*** INPUT DATA

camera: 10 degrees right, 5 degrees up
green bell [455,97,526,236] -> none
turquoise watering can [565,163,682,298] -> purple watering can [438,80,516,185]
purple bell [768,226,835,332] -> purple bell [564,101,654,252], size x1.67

******

__TASK TO CARRY OUT__.
Your task is to reproduce the full listing exactly.

__WRITTEN ANSWER__.
camera: 10 degrees right, 5 degrees up
green bell [455,97,526,236] -> none
turquoise watering can [565,163,682,298] -> purple watering can [438,80,516,185]
purple bell [768,226,835,332] -> purple bell [564,101,654,252], size x1.67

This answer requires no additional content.